Task description:
Where an entry contains an image, skip the image and print the rest exactly.
(Provided data begins)
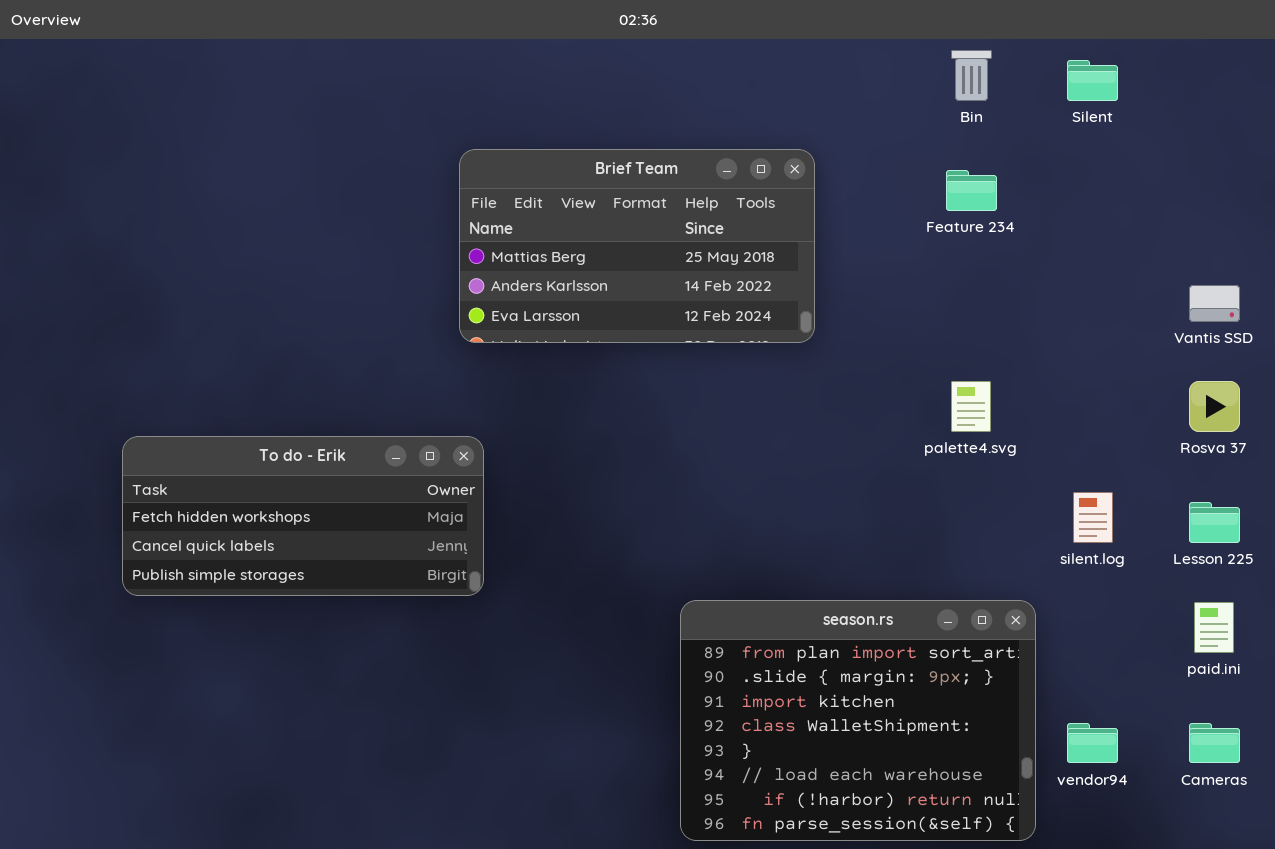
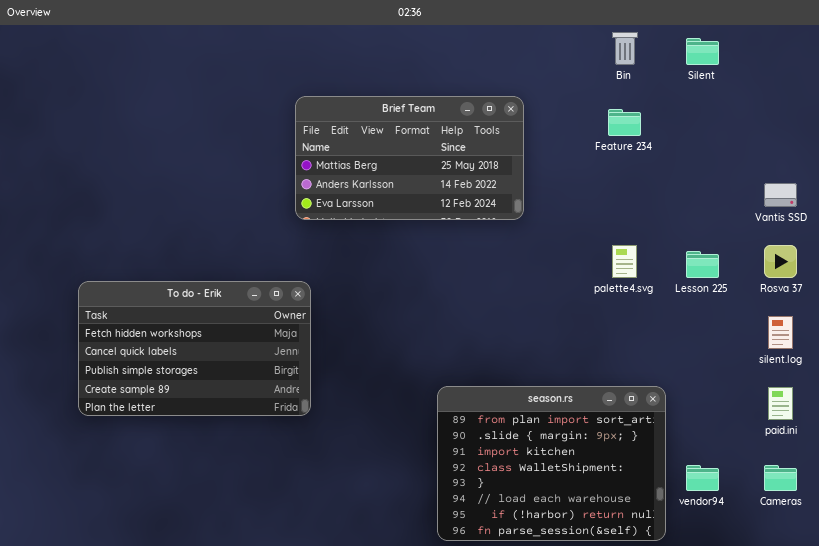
To do - Erik: [122,436,484,596] -> [78,281,311,416], resized
silent.log: [1073,492,1113,543] -> [768,316,793,349], moved
Lesson 225: [1189,502,1240,543] -> [686,251,719,278], moved

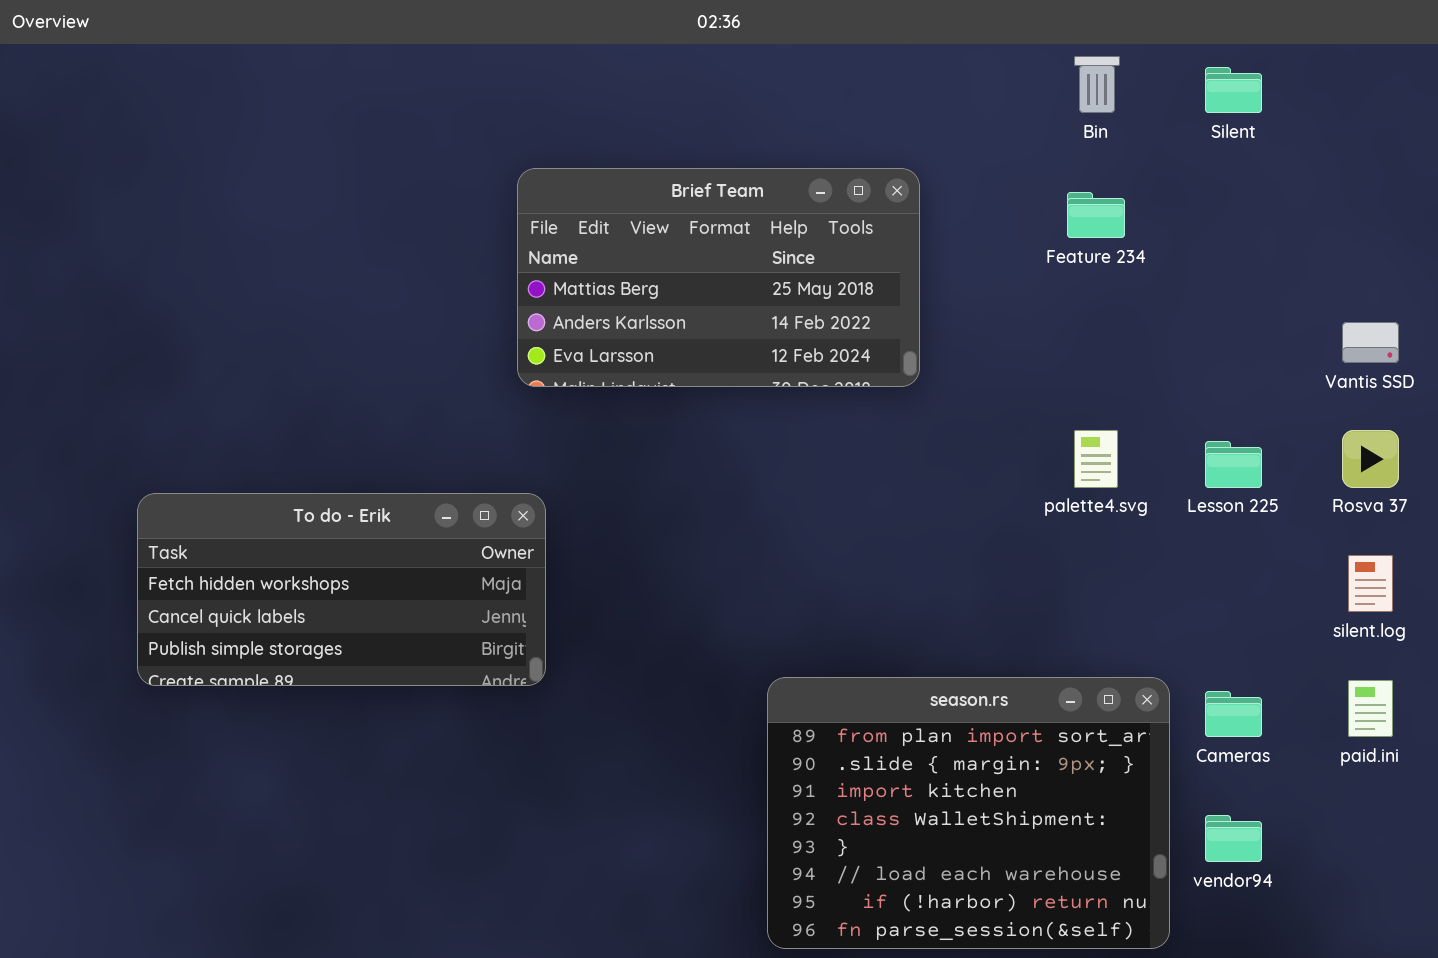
To do - Erik: [78,281,311,416] -> [137,493,546,686], resized
Cameras: [764,465,797,491] -> [1205,691,1262,737], moved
(Provided data ends)
Answer to this problem:
To do - Erik: [122,436,484,596] -> [78,281,311,416], resized
silent.log: [1073,492,1113,543] -> [768,316,793,349], moved
Lesson 225: [1189,502,1240,543] -> [686,251,719,278], moved

To do - Erik: [78,281,311,416] -> [137,493,546,686], resized
Cameras: [764,465,797,491] -> [1205,691,1262,737], moved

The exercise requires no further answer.